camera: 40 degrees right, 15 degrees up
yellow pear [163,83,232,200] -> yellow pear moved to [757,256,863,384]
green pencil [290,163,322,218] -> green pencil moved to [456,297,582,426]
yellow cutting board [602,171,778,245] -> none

☆ ☆ ☆

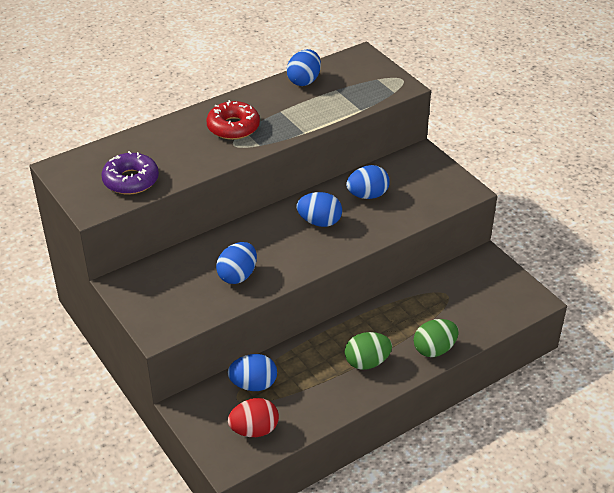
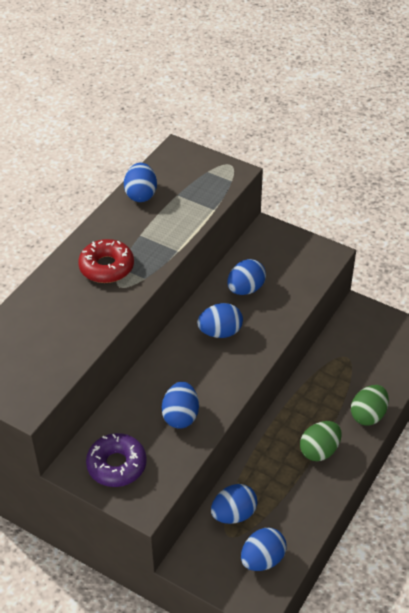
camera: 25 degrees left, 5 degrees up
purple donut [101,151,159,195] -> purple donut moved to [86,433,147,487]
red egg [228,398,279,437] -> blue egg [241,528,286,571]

☆ ☆ ☆

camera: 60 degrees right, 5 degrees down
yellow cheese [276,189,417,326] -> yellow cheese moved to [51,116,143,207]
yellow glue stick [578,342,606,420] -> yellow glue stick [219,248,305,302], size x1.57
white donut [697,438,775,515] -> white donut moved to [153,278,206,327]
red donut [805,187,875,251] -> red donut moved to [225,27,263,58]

☆ ☆ ☆

▶ [What is required]: Looking at the entries above, can you reproduce exactly the lines from the one that holds "camera: 40 degrees right, 15 degrees up" through the one that holds "yellow cutting board", and only those?

▶ [Solution]:
camera: 40 degrees right, 15 degrees up
yellow pear [163,83,232,200] -> yellow pear moved to [757,256,863,384]
green pencil [290,163,322,218] -> green pencil moved to [456,297,582,426]
yellow cutting board [602,171,778,245] -> none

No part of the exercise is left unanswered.